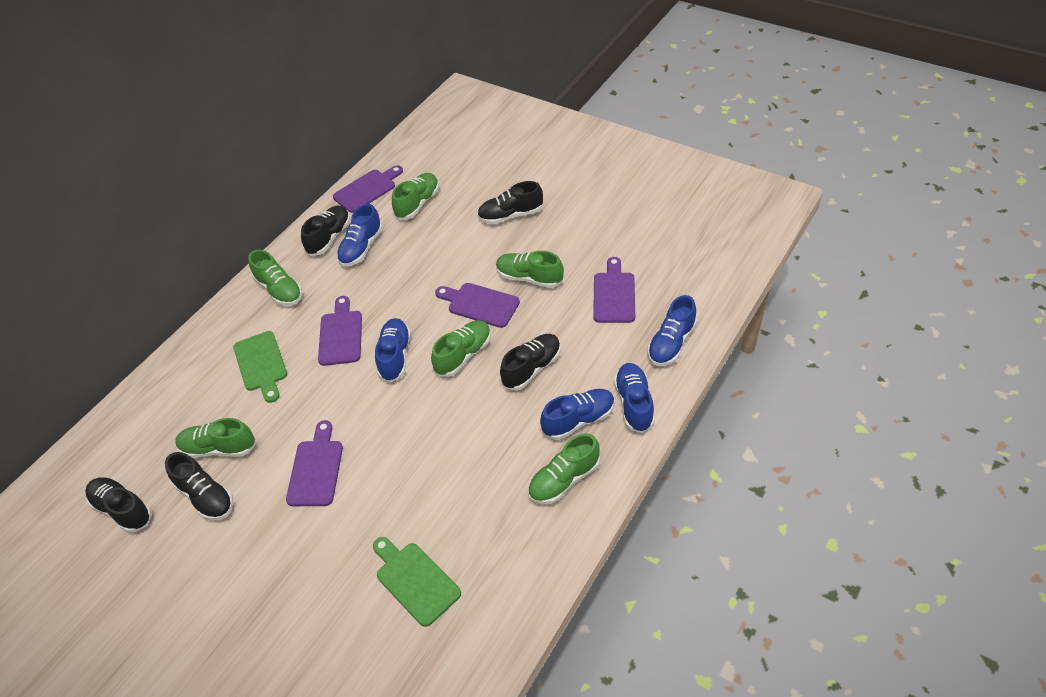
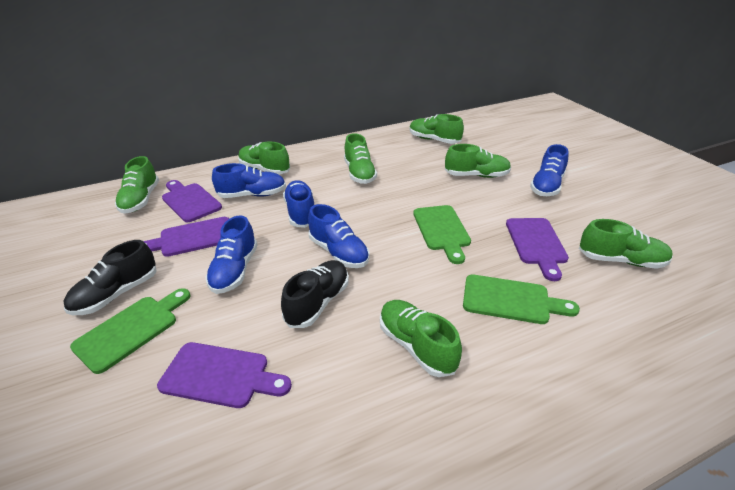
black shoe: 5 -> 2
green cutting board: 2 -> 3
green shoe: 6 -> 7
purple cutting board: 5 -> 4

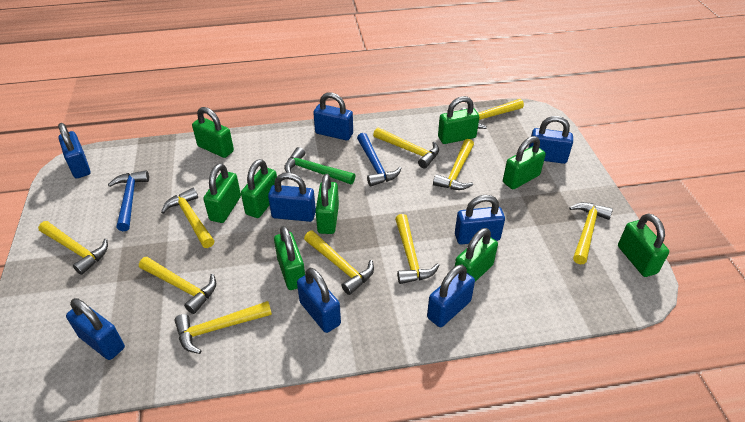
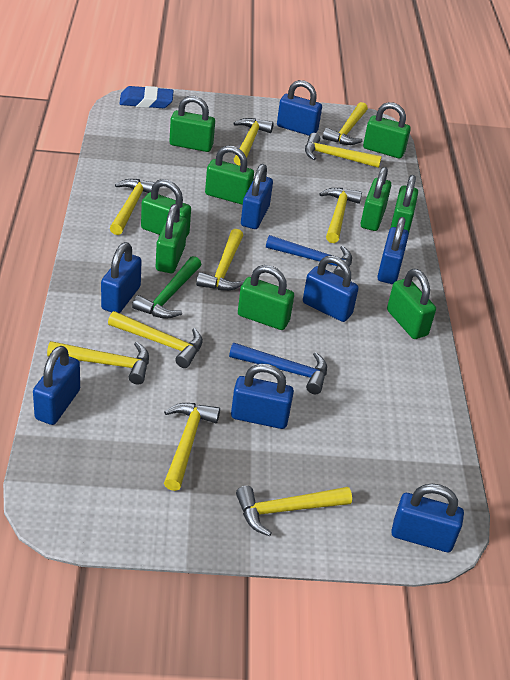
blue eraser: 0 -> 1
· · · ·
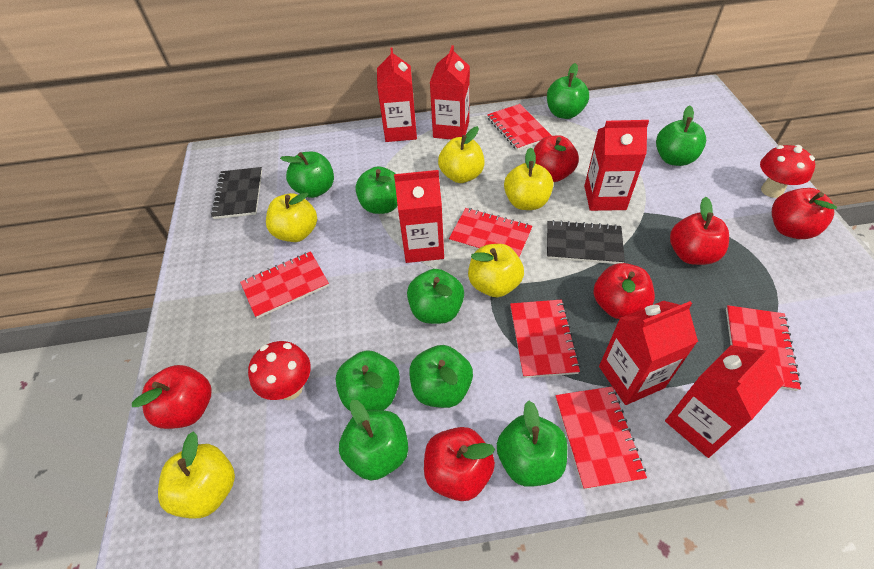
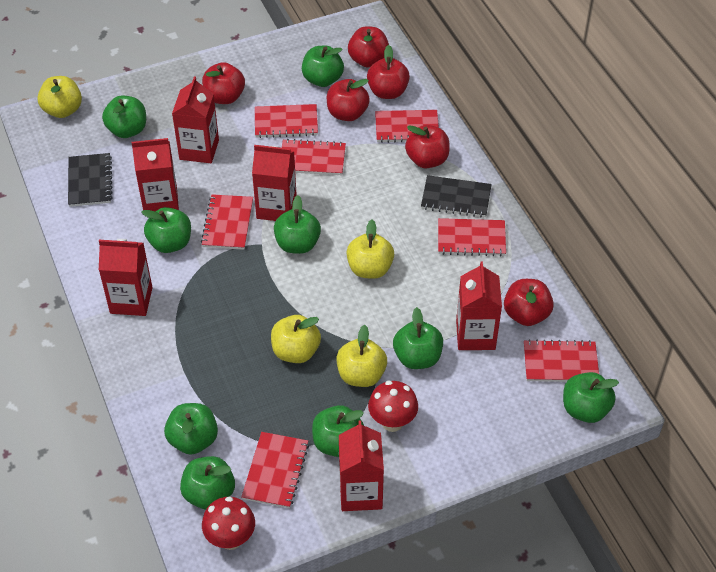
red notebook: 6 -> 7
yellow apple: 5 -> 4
· · · ·
Leaving all pictures out, output exactly the lines of the material above from the line with "black shoe: 5 -> 2" to the line with "blue eraser: 0 -> 1", both included.

Solution to this task -
black shoe: 5 -> 2
green cutting board: 2 -> 3
green shoe: 6 -> 7
purple cutting board: 5 -> 4

blue eraser: 0 -> 1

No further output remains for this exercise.